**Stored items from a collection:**
----------

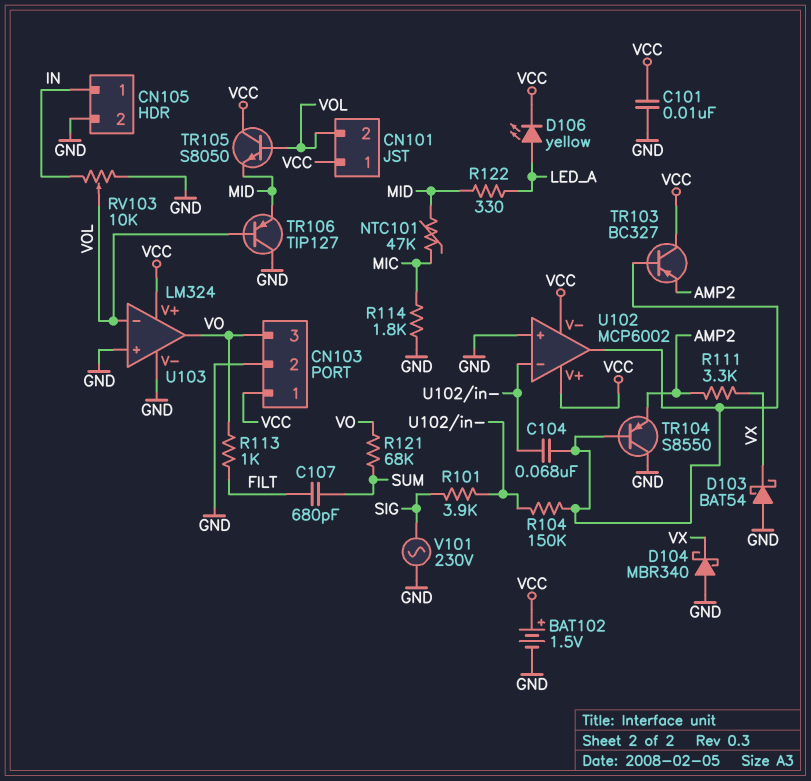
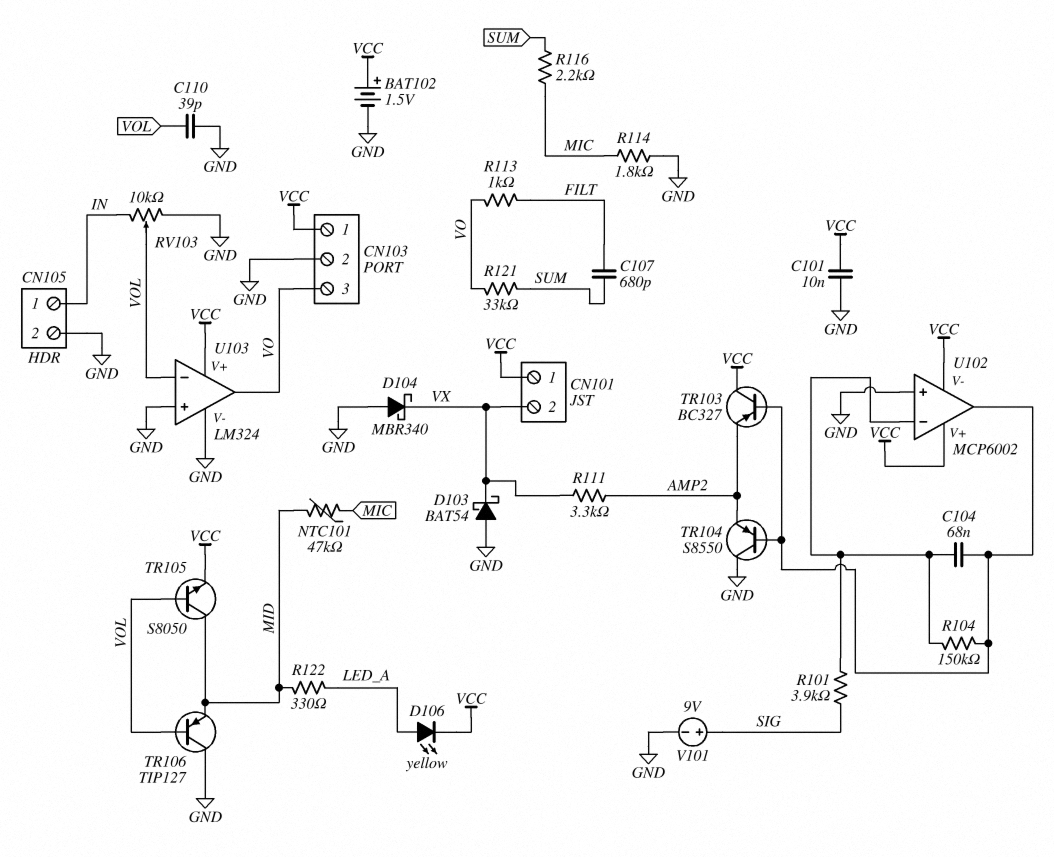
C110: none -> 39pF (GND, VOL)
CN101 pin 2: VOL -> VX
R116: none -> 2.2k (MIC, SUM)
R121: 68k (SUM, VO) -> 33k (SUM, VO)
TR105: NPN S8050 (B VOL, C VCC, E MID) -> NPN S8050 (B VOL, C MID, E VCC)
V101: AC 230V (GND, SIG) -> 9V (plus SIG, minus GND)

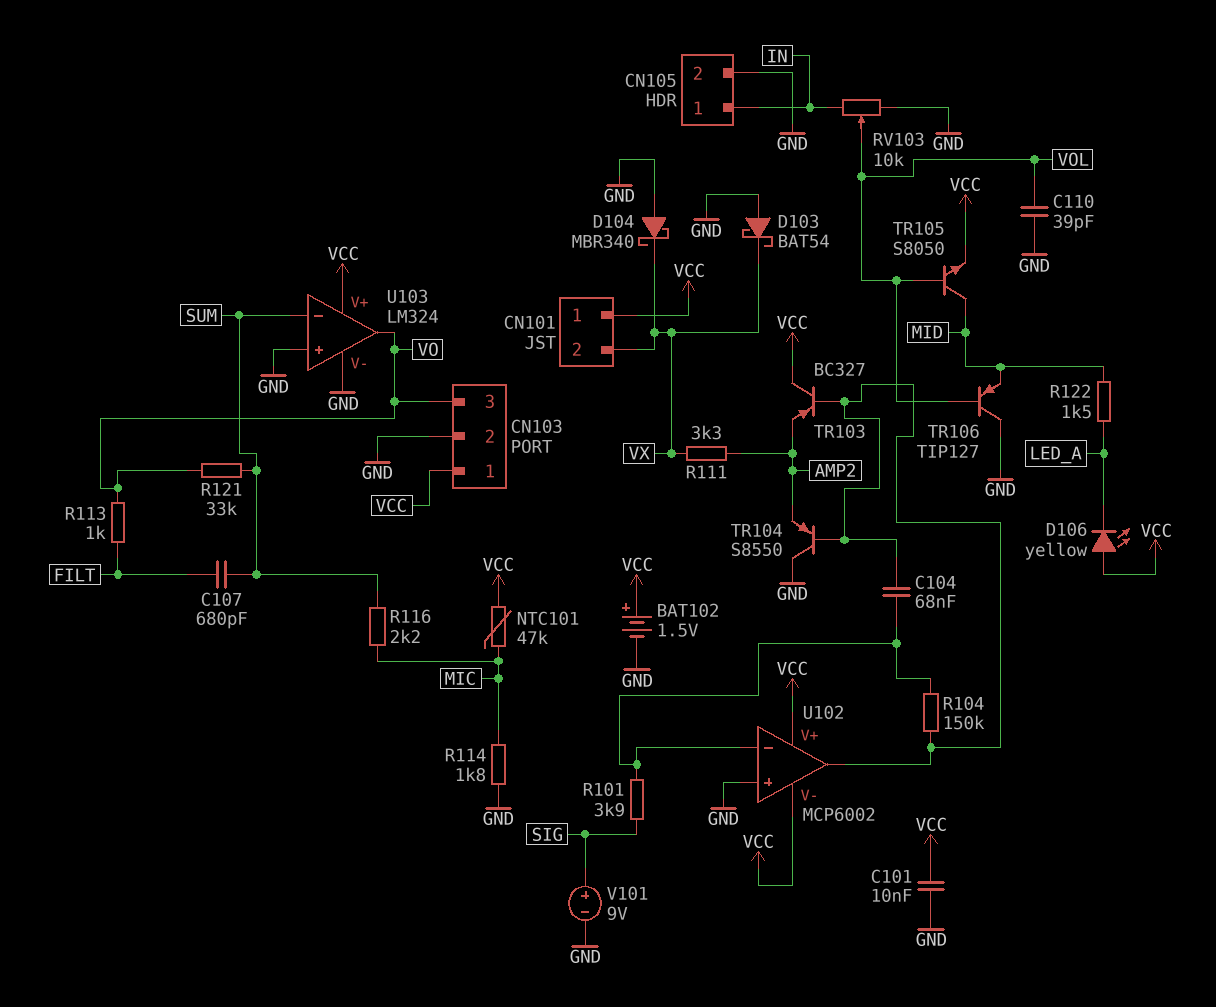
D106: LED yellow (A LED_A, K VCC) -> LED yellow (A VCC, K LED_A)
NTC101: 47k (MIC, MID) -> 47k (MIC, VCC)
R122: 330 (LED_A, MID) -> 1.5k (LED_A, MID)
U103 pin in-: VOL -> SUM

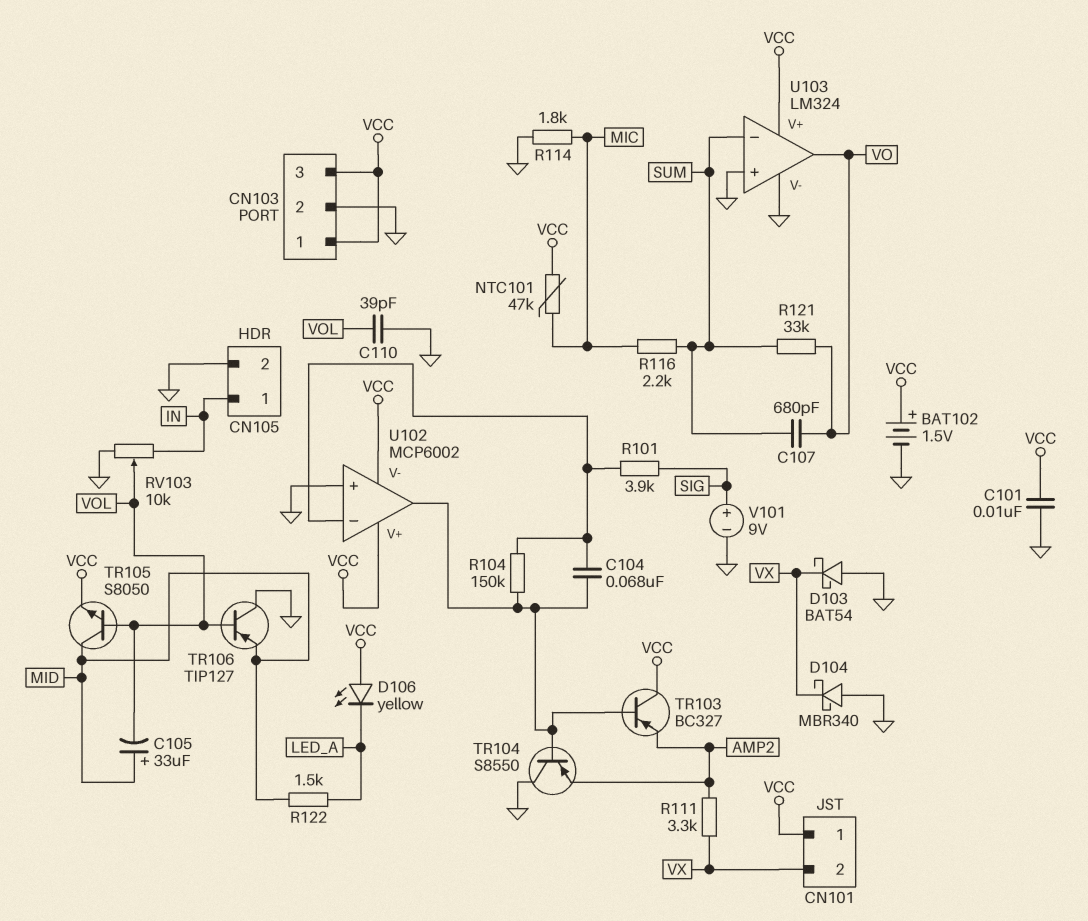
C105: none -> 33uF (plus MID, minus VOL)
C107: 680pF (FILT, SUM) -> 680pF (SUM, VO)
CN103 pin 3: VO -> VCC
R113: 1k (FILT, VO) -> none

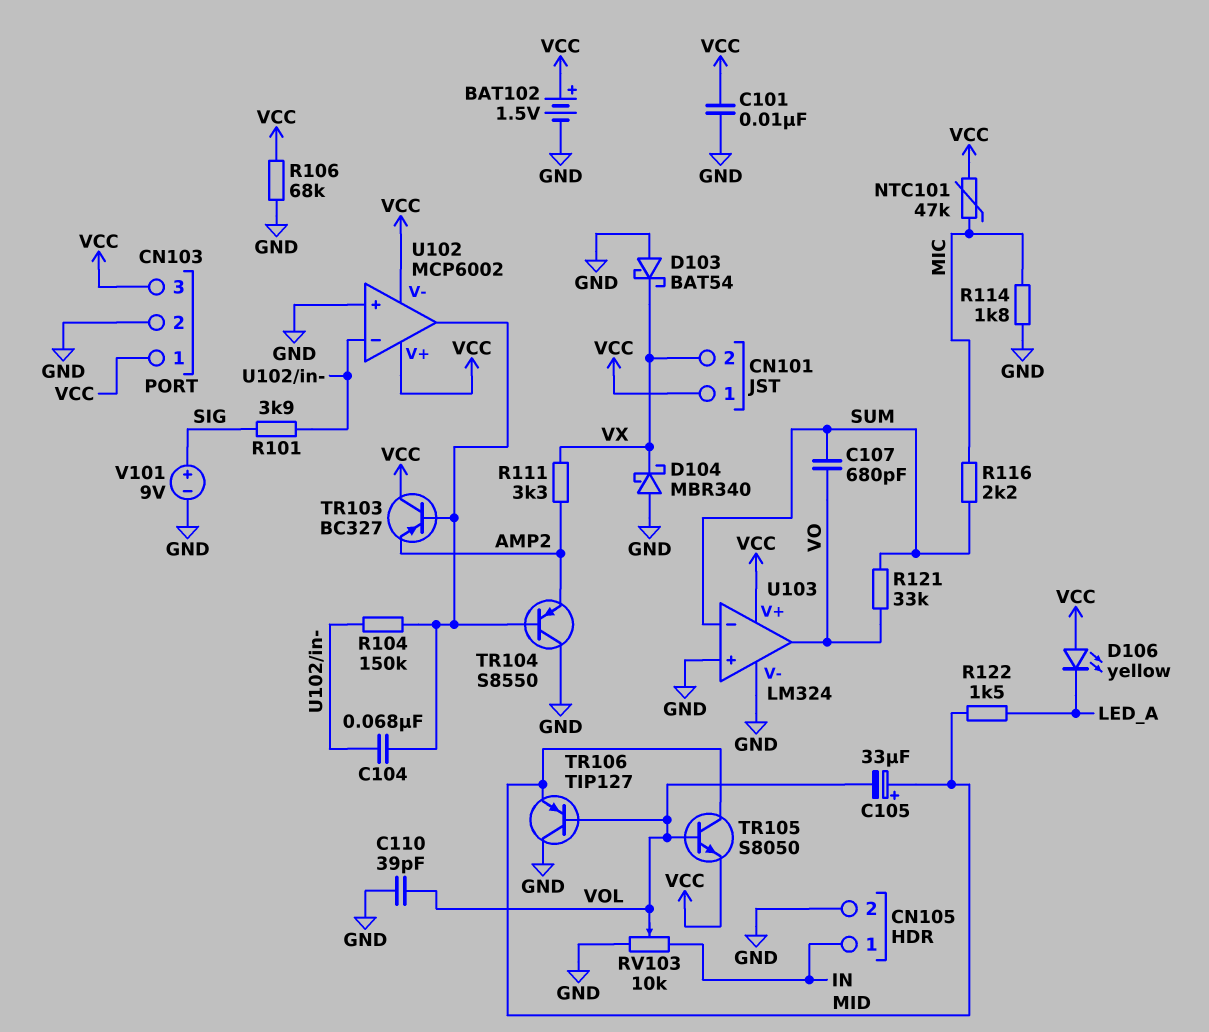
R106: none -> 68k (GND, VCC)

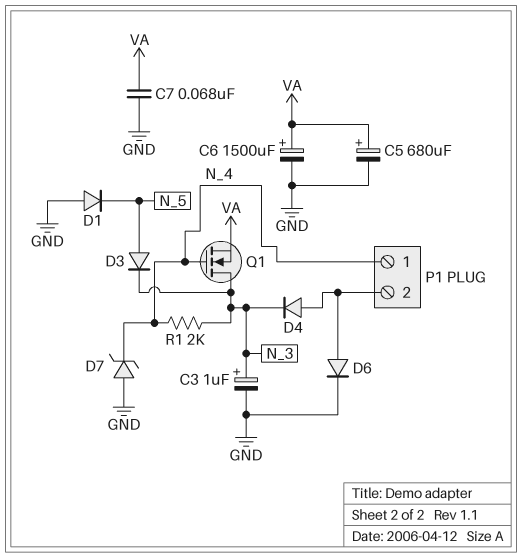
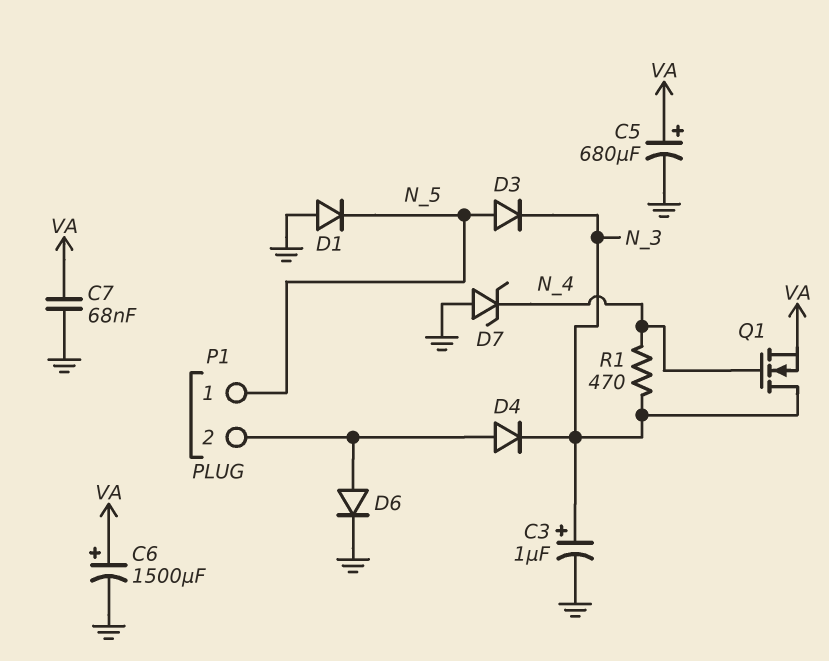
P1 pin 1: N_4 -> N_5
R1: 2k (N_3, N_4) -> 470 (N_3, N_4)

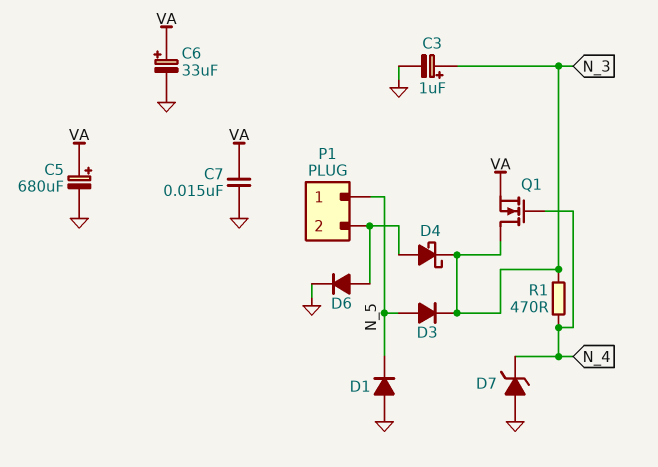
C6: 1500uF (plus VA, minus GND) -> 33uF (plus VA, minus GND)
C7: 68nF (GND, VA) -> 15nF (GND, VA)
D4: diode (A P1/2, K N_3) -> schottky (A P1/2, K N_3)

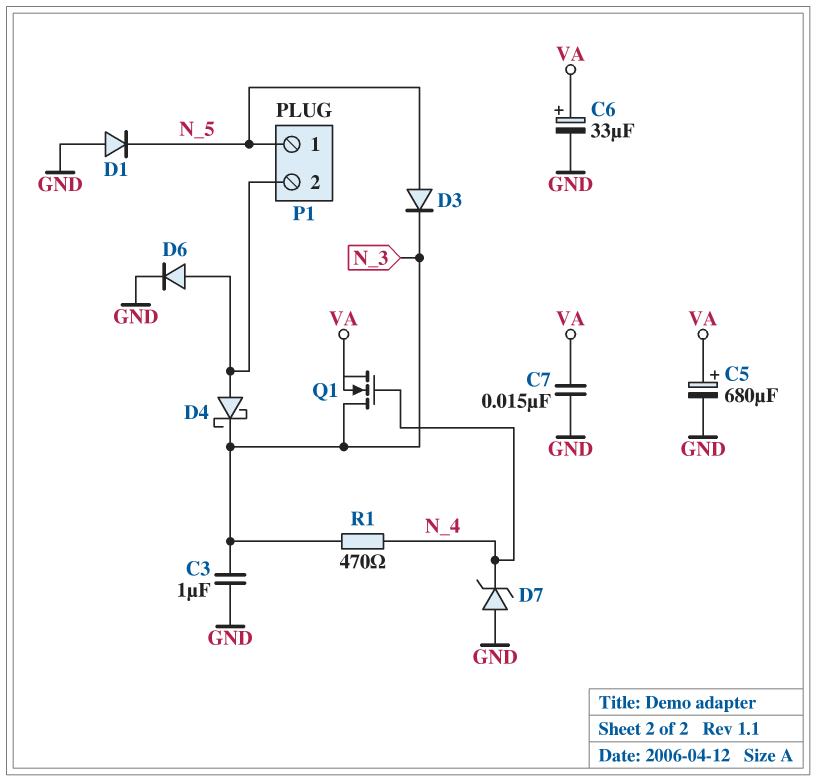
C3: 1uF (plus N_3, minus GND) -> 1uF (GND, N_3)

----------

**Goal of the exercise:**
Give the records again exactly, minus the pictures.

**Task output:**
C110: none -> 39pF (GND, VOL)
CN101 pin 2: VOL -> VX
R116: none -> 2.2k (MIC, SUM)
R121: 68k (SUM, VO) -> 33k (SUM, VO)
TR105: NPN S8050 (B VOL, C VCC, E MID) -> NPN S8050 (B VOL, C MID, E VCC)
V101: AC 230V (GND, SIG) -> 9V (plus SIG, minus GND)

D106: LED yellow (A LED_A, K VCC) -> LED yellow (A VCC, K LED_A)
NTC101: 47k (MIC, MID) -> 47k (MIC, VCC)
R122: 330 (LED_A, MID) -> 1.5k (LED_A, MID)
U103 pin in-: VOL -> SUM

C105: none -> 33uF (plus MID, minus VOL)
C107: 680pF (FILT, SUM) -> 680pF (SUM, VO)
CN103 pin 3: VO -> VCC
R113: 1k (FILT, VO) -> none

R106: none -> 68k (GND, VCC)

P1 pin 1: N_4 -> N_5
R1: 2k (N_3, N_4) -> 470 (N_3, N_4)

C6: 1500uF (plus VA, minus GND) -> 33uF (plus VA, minus GND)
C7: 68nF (GND, VA) -> 15nF (GND, VA)
D4: diode (A P1/2, K N_3) -> schottky (A P1/2, K N_3)

C3: 1uF (plus N_3, minus GND) -> 1uF (GND, N_3)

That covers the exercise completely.